THE TASK
The listing below contains a span that opens with the line containing "green diamond: (92, 58)" and closes with the line containing "purple circle: (45, 214)". Return that span exactly.

RECORDS TO USE

((

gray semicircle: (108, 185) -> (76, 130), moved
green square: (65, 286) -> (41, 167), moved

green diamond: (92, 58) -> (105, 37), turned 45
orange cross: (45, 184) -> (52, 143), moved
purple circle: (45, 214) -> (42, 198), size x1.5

))
((

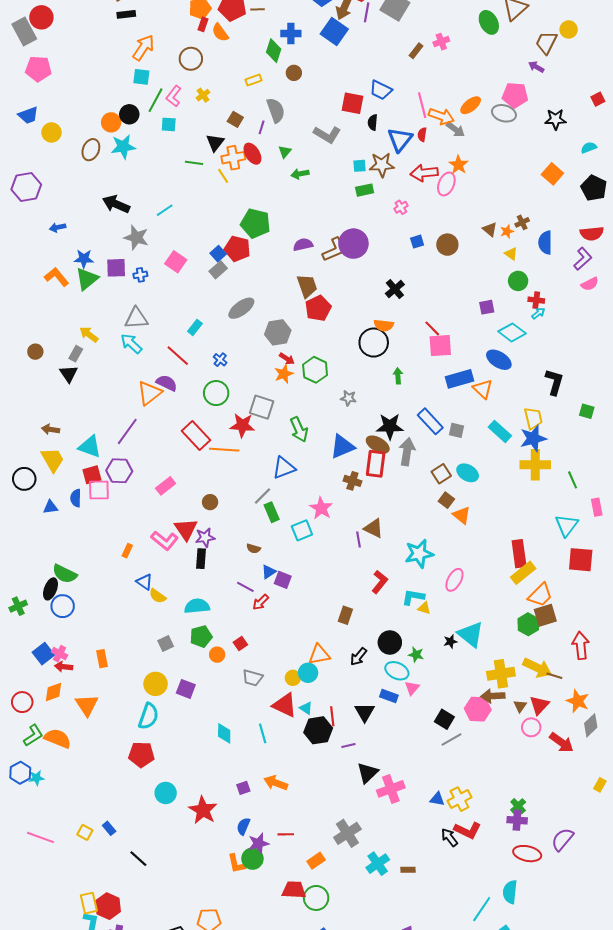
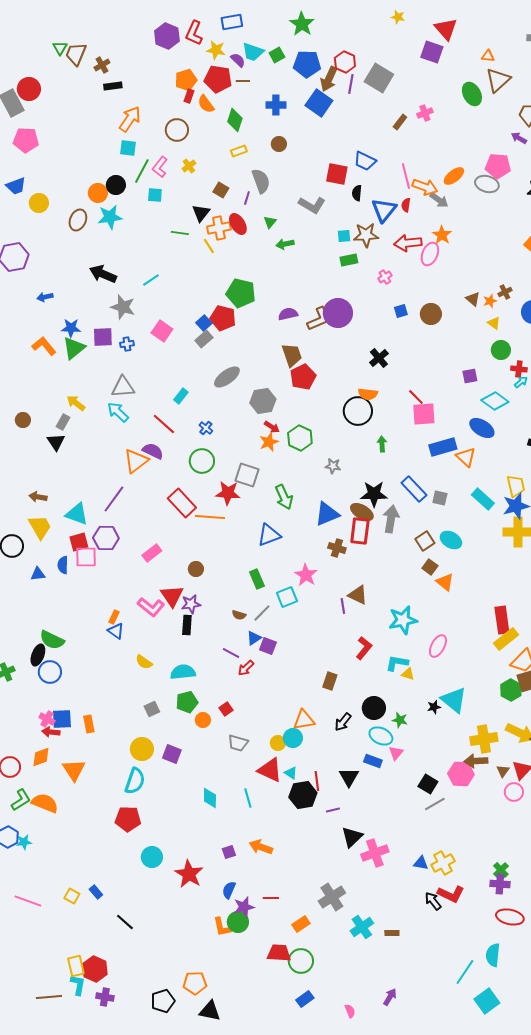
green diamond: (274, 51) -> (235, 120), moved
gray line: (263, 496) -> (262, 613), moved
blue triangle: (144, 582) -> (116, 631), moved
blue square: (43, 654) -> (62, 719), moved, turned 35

))

EXERCISE OUTPUT
green diamond: (92, 58) -> (105, 37), turned 45
orange cross: (45, 184) -> (52, 143), moved
purple circle: (45, 214) -> (42, 198), size x1.5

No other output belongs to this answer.